_Your goal_: Any images in the records should be skipped; transcribe the rest exactly.

::: Given data :::

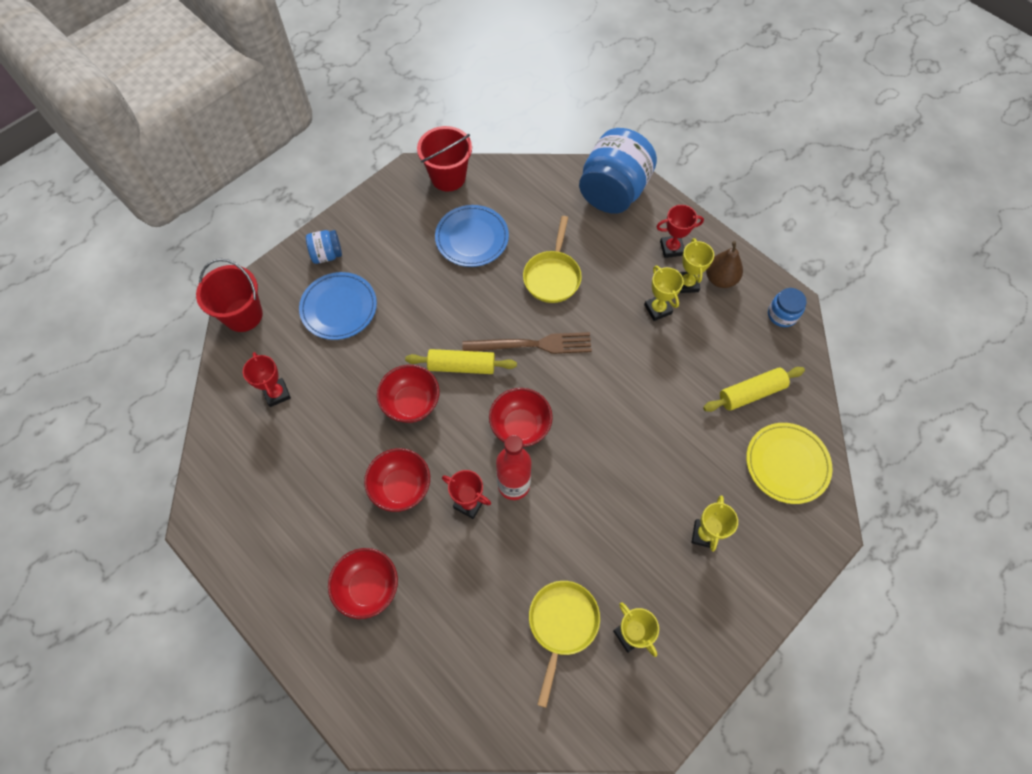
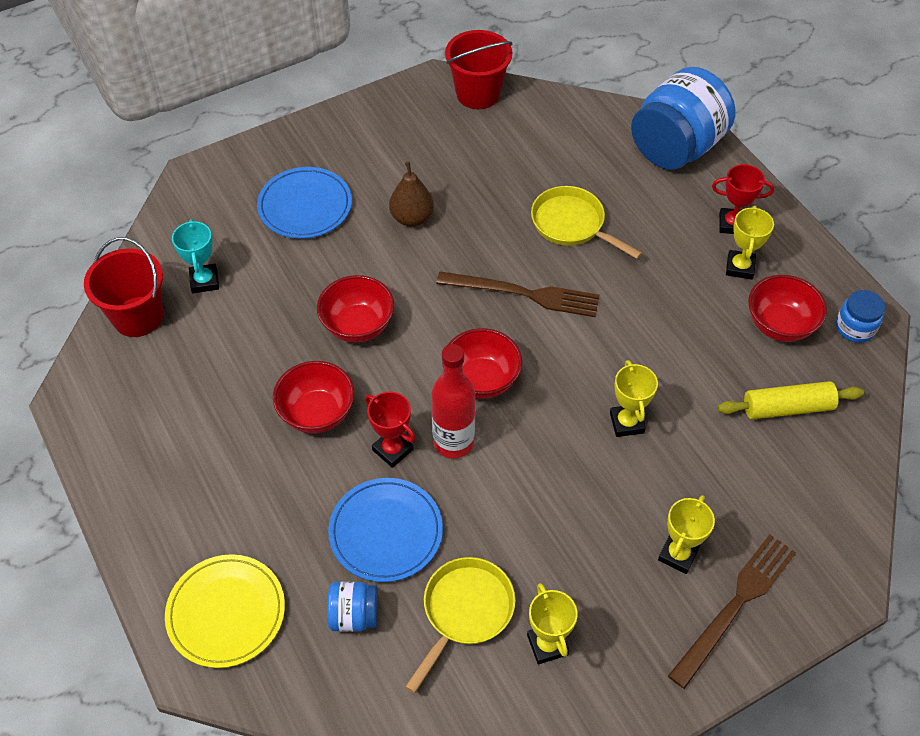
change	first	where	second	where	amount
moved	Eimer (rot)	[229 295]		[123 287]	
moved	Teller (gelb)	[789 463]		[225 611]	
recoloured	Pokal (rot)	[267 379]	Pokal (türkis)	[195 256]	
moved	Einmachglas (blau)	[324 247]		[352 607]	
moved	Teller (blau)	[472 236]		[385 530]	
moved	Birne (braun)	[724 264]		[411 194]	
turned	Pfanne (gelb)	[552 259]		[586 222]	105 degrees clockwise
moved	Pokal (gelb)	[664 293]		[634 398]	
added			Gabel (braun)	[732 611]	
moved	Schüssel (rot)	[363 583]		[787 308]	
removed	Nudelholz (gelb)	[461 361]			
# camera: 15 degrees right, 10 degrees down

:::

_Result below_:
change	first	where	second	where	amount
moved	Eimer (rot)	[229 295]		[123 287]	
moved	Teller (gelb)	[789 463]		[225 611]	
recoloured	Pokal (rot)	[267 379]	Pokal (türkis)	[195 256]	
moved	Einmachglas (blau)	[324 247]		[352 607]	
moved	Teller (blau)	[472 236]		[385 530]	
moved	Birne (braun)	[724 264]		[411 194]	
turned	Pfanne (gelb)	[552 259]		[586 222]	105 degrees clockwise
moved	Pokal (gelb)	[664 293]		[634 398]	
added			Gabel (braun)	[732 611]	
moved	Schüssel (rot)	[363 583]		[787 308]	
removed	Nudelholz (gelb)	[461 361]			
# camera: 15 degrees right, 10 degrees down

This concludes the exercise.